[TASK ITEM] Copy out every line from the records that includes "flashlight".
DATA EXCERPTS START
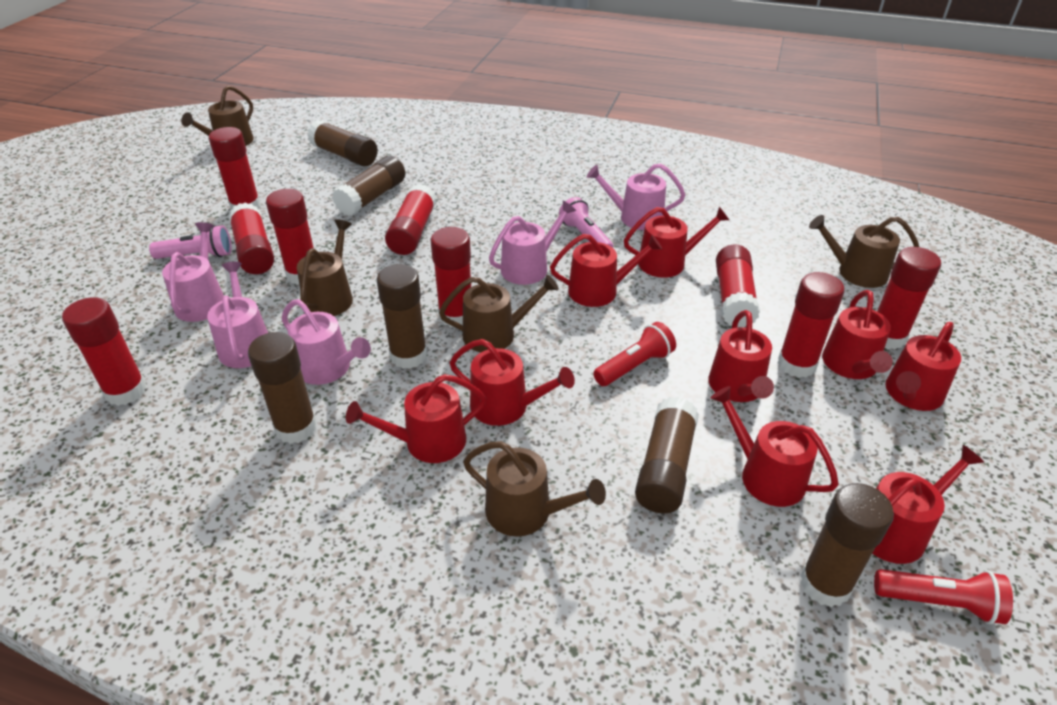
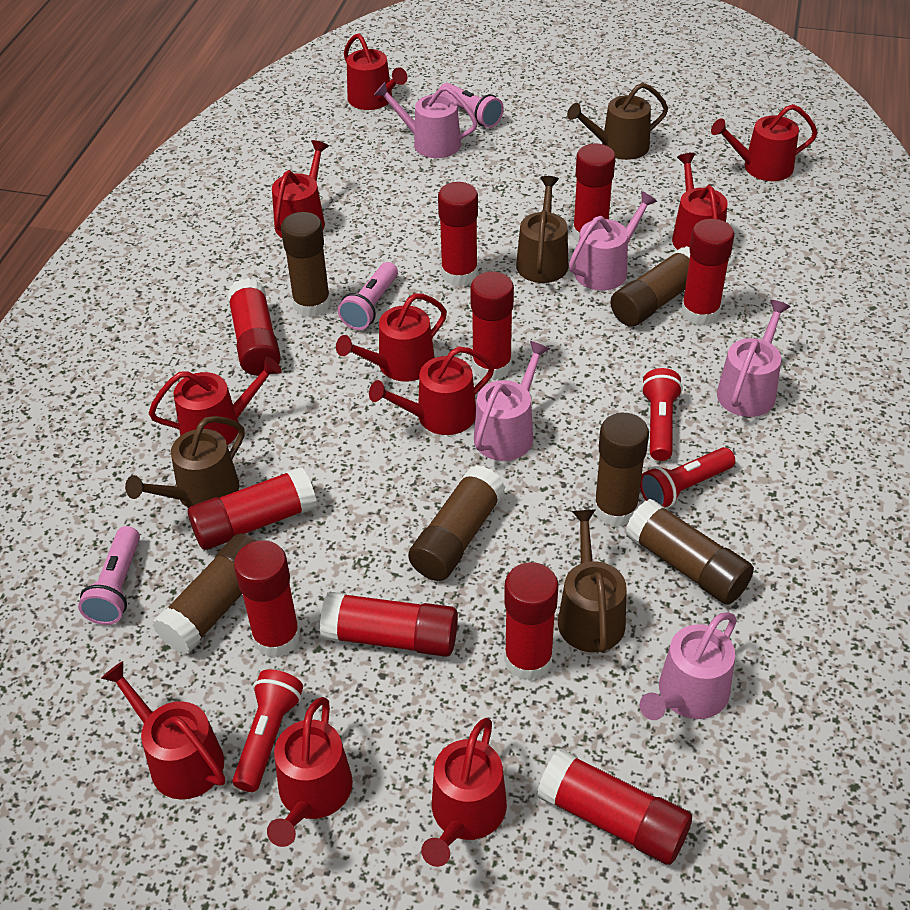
brown watering can: 5 -> 4
pink flashlight: 2 -> 3
red flashlight: 2 -> 3
red glue stick: 9 -> 10
red watering can: 9 -> 10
DATA EXCERPTS END
[SOLUTION TO THIS TASK]
pink flashlight: 2 -> 3
red flashlight: 2 -> 3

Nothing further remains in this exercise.